■ TASK GOAL
From the line with "(259, 269) = (419, 317): yellow" through the line with "(245, 120) = (279, 83): yellow", inclusive, return each line of the data below exactly and leave the rest out.

Dataset excerpts

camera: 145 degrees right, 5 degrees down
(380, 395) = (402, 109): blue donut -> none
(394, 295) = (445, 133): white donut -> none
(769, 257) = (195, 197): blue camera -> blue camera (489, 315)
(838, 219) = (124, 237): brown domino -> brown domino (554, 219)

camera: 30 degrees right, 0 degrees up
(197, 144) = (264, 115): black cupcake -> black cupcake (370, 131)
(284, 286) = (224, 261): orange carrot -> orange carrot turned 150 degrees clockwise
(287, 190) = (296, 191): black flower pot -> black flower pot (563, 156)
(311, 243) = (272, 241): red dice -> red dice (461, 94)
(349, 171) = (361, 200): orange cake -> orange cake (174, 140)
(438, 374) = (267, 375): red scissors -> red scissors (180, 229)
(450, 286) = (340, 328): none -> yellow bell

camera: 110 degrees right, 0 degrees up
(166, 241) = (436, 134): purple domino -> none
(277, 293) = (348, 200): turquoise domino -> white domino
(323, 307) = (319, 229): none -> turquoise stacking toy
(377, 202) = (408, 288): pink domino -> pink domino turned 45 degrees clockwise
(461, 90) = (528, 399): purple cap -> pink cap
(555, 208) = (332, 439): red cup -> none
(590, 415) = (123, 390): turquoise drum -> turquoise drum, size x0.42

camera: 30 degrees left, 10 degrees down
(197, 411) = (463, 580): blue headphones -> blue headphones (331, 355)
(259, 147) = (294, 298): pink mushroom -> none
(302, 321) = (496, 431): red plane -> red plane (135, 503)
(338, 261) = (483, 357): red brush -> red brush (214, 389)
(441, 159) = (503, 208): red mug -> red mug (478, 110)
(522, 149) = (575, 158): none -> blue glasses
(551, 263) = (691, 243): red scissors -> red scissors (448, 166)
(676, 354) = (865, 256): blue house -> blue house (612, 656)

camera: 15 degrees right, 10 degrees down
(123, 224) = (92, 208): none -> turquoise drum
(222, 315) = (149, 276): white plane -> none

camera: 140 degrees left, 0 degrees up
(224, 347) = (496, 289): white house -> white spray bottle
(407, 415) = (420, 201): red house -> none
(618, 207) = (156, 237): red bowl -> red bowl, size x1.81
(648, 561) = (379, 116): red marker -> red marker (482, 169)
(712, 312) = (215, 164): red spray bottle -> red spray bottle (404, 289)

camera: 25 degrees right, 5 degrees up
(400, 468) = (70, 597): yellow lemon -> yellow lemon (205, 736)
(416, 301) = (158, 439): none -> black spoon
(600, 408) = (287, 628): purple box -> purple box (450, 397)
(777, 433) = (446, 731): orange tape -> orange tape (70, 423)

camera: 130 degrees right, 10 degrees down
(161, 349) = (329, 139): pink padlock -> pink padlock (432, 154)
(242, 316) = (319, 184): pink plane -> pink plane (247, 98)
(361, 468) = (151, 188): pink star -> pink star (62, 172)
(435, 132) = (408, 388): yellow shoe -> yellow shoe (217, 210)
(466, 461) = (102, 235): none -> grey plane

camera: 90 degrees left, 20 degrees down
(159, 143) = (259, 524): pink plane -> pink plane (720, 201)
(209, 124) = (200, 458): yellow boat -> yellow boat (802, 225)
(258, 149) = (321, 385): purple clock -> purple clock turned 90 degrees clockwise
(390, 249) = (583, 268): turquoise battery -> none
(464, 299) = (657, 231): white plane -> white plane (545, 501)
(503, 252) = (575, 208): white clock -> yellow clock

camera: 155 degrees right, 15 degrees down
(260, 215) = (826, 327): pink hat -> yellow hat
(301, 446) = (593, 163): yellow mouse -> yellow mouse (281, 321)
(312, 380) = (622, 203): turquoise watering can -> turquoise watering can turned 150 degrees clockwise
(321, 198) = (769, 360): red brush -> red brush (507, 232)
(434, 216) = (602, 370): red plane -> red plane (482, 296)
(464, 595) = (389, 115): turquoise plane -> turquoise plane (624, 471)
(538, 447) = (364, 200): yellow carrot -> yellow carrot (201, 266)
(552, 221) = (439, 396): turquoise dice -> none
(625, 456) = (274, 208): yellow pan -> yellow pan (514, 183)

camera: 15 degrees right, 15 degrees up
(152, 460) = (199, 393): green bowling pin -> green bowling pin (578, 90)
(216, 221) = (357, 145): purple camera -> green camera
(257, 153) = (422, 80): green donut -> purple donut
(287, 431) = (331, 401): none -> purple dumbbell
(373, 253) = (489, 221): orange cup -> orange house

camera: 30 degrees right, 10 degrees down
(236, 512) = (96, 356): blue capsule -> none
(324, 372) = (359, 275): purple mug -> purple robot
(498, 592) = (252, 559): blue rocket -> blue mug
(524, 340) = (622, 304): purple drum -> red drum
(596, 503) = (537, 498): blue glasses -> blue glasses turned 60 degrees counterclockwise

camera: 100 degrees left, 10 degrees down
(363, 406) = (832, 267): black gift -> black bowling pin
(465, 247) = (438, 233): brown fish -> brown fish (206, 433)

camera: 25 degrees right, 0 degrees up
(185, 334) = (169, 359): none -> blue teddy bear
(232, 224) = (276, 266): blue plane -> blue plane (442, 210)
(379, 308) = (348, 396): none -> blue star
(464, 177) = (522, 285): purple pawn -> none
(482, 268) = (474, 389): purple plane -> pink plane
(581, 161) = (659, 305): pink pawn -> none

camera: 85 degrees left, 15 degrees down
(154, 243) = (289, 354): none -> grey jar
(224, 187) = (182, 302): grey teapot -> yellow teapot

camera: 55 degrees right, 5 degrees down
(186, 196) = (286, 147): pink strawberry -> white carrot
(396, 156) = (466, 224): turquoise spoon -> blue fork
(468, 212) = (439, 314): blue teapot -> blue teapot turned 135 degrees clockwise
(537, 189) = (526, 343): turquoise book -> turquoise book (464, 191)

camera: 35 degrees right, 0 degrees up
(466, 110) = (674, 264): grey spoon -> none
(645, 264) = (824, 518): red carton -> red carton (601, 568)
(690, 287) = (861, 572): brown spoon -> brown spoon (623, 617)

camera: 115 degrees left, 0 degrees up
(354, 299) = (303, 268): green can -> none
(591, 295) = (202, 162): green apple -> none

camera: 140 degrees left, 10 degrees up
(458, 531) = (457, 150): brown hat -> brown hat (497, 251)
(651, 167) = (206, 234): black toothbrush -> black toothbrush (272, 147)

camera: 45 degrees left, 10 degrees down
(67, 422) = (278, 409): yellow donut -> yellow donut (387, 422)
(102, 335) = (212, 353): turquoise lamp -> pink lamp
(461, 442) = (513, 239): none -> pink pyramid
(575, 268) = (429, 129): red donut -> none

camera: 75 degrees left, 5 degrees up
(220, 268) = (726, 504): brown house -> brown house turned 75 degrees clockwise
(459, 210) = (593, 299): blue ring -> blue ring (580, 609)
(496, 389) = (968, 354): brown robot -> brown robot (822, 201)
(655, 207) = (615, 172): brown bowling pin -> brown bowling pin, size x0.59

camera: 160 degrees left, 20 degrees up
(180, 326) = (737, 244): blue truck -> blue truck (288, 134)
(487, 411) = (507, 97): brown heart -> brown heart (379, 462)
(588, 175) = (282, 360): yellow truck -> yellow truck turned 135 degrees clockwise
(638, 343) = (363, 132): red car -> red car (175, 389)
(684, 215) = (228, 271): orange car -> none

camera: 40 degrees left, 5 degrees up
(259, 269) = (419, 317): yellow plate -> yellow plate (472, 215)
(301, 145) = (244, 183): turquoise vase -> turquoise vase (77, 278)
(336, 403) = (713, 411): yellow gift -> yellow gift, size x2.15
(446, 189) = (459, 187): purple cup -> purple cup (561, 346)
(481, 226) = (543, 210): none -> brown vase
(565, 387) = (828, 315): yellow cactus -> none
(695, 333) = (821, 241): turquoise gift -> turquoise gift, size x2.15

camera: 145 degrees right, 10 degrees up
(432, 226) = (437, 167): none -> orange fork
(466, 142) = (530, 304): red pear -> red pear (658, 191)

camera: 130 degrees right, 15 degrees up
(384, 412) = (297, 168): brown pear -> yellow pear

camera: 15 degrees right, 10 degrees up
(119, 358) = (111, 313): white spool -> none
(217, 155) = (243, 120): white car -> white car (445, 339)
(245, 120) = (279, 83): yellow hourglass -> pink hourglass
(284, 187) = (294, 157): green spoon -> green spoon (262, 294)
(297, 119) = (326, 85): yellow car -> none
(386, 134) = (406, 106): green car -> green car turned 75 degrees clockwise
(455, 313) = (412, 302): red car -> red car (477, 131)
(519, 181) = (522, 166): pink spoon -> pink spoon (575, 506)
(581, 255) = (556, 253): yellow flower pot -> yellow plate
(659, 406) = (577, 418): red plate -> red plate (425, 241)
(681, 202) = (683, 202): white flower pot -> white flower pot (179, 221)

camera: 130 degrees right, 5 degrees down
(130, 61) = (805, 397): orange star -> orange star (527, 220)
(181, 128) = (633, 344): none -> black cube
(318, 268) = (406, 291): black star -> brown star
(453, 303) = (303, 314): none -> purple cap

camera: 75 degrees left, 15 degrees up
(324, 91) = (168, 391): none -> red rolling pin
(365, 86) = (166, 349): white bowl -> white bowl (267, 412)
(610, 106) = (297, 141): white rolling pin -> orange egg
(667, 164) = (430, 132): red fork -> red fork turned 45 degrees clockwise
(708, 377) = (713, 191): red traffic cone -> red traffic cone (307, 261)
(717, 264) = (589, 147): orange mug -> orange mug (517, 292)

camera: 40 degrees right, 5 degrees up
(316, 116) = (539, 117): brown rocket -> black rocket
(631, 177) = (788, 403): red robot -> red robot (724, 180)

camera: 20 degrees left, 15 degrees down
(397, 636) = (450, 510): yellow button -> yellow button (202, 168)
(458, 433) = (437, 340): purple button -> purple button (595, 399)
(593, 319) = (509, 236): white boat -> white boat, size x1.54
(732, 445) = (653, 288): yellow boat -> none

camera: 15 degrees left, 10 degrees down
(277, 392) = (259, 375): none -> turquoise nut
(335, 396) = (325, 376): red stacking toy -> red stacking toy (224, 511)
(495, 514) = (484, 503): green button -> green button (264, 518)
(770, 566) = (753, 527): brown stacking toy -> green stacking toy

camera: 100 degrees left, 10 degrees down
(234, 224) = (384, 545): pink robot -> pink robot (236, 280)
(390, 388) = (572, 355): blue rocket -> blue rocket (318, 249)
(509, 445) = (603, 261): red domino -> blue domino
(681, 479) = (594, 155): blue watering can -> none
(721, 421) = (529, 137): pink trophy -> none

■ RESULT OF THE TASK
(259, 269) = (419, 317): yellow plate -> yellow plate (472, 215)
(301, 145) = (244, 183): turquoise vase -> turquoise vase (77, 278)
(336, 403) = (713, 411): yellow gift -> yellow gift, size x2.15
(446, 189) = (459, 187): purple cup -> purple cup (561, 346)
(481, 226) = (543, 210): none -> brown vase
(565, 387) = (828, 315): yellow cactus -> none
(695, 333) = (821, 241): turquoise gift -> turquoise gift, size x2.15

camera: 145 degrees right, 10 degrees up
(432, 226) = (437, 167): none -> orange fork
(466, 142) = (530, 304): red pear -> red pear (658, 191)

camera: 130 degrees right, 15 degrees up
(384, 412) = (297, 168): brown pear -> yellow pear

camera: 15 degrees right, 10 degrees up
(119, 358) = (111, 313): white spool -> none
(217, 155) = (243, 120): white car -> white car (445, 339)
(245, 120) = (279, 83): yellow hourglass -> pink hourglass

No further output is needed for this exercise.